◆ Problem description ◆
For this exercise, return all the data word for word, with images left out.

◆ Image sets with object changes ◆

┌──

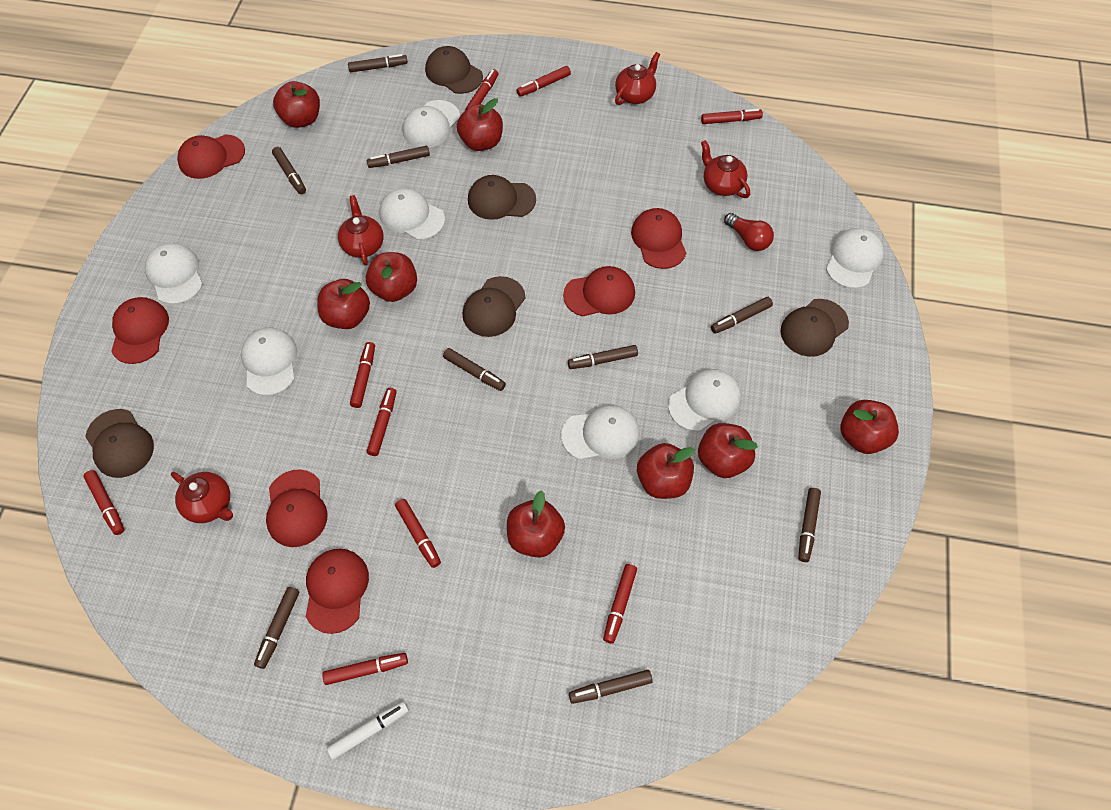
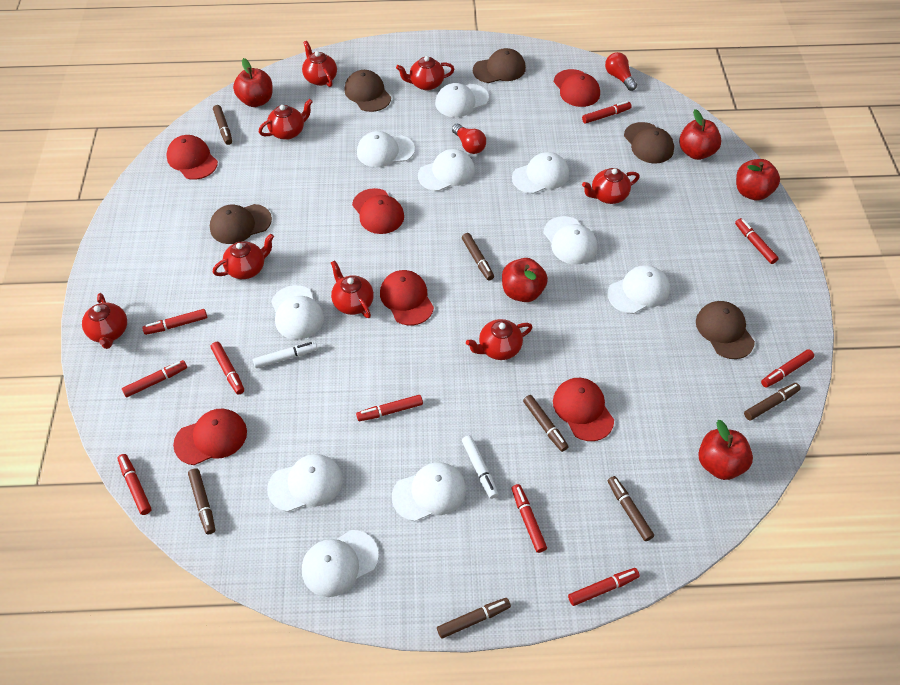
brown marker: 9 -> 7
red apple: 8 -> 5
red light bulb: 1 -> 2
red marker: 9 -> 10
red teapot: 4 -> 8
white cap: 7 -> 10
white marker: 1 -> 2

└──

◆ Exercise answer ◆
brown marker: 9 -> 7
red apple: 8 -> 5
red light bulb: 1 -> 2
red marker: 9 -> 10
red teapot: 4 -> 8
white cap: 7 -> 10
white marker: 1 -> 2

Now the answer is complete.